GIVEN DATA |
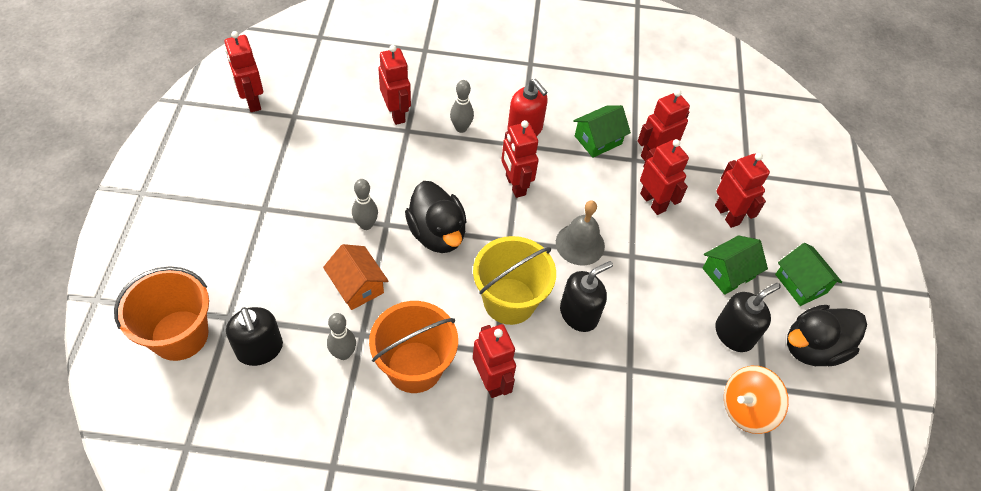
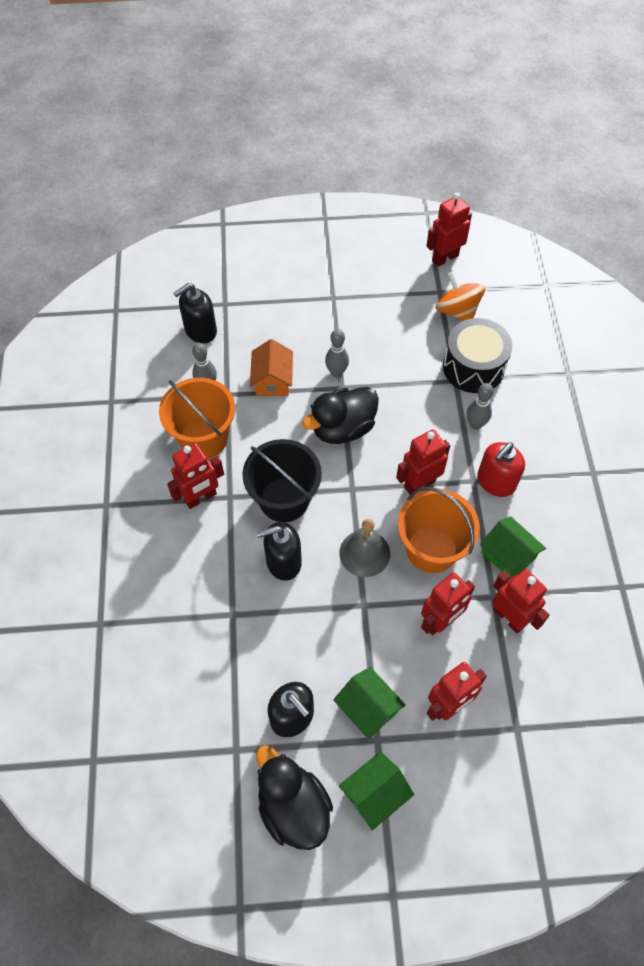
camera: 85 degrees right, 5 degrees up
(179, 335) = (203, 279): orange bucket -> orange bucket (431, 549)
(357, 286) = (272, 380): orange house -> orange house turned 45 degrees counterclockwise
(396, 113) = (473, 367): red robot -> black drum
(509, 301) = (284, 499): yellow bucket -> black bucket
(579, 314) = (283, 562): black soap dispenser -> black soap dispenser turned 120 degrees clockwise
(746, 409) = (208, 731): orange spinning top -> orange spinning top (457, 311)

WHAT TO DO |
Above are some records. Copy each of their lines that holds the string "orange".

ANSWER BOX |
(179, 335) = (203, 279): orange bucket -> orange bucket (431, 549)
(357, 286) = (272, 380): orange house -> orange house turned 45 degrees counterclockwise
(746, 409) = (208, 731): orange spinning top -> orange spinning top (457, 311)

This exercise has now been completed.